== Assignment ==
Repeat the data in full. Drop every picture.

______________________________

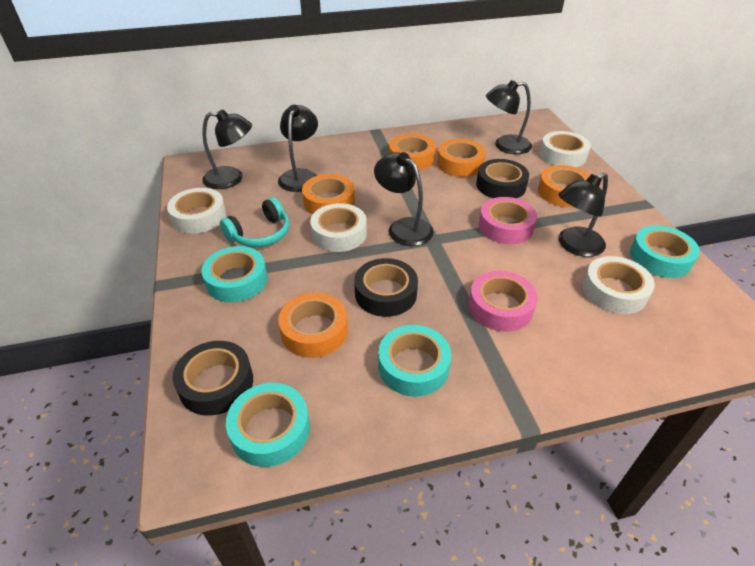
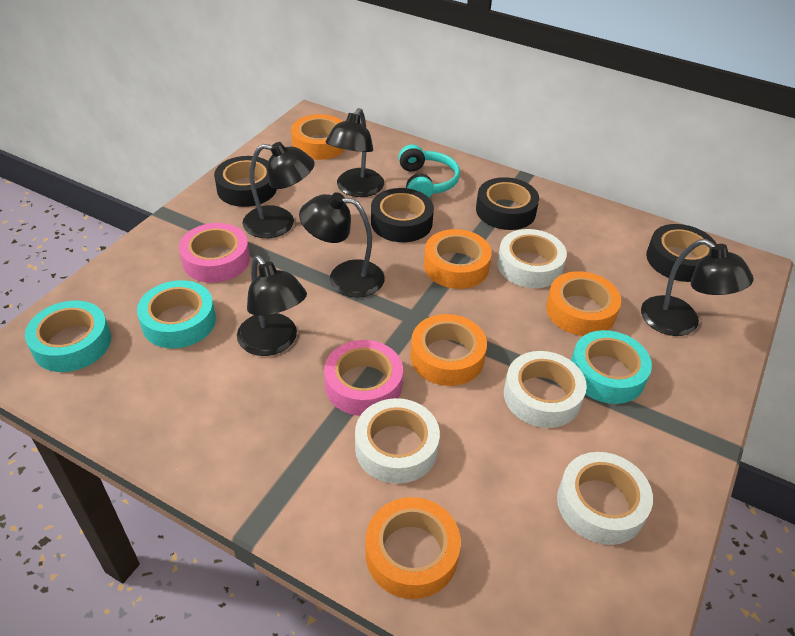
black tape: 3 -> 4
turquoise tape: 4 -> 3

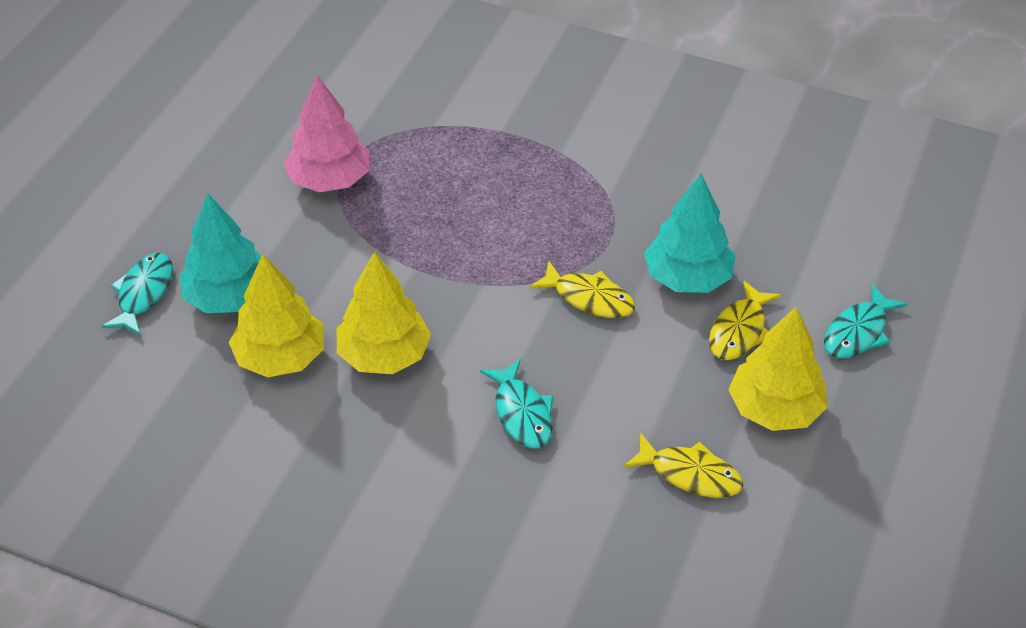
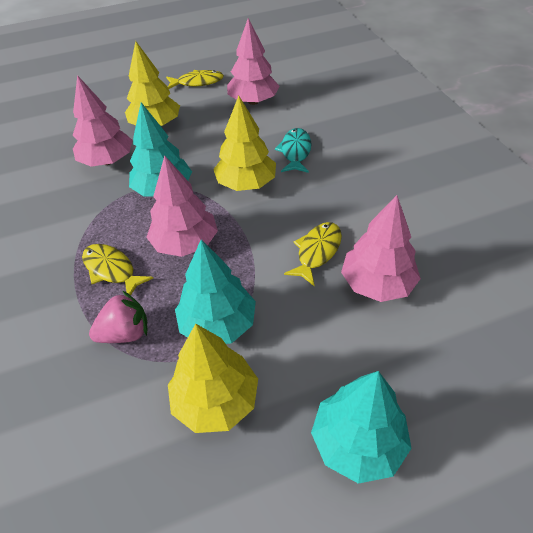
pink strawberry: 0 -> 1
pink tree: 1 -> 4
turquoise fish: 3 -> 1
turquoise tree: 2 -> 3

______________________________

== Response to the exercise ==
black tape: 3 -> 4
turquoise tape: 4 -> 3

pink strawberry: 0 -> 1
pink tree: 1 -> 4
turquoise fish: 3 -> 1
turquoise tree: 2 -> 3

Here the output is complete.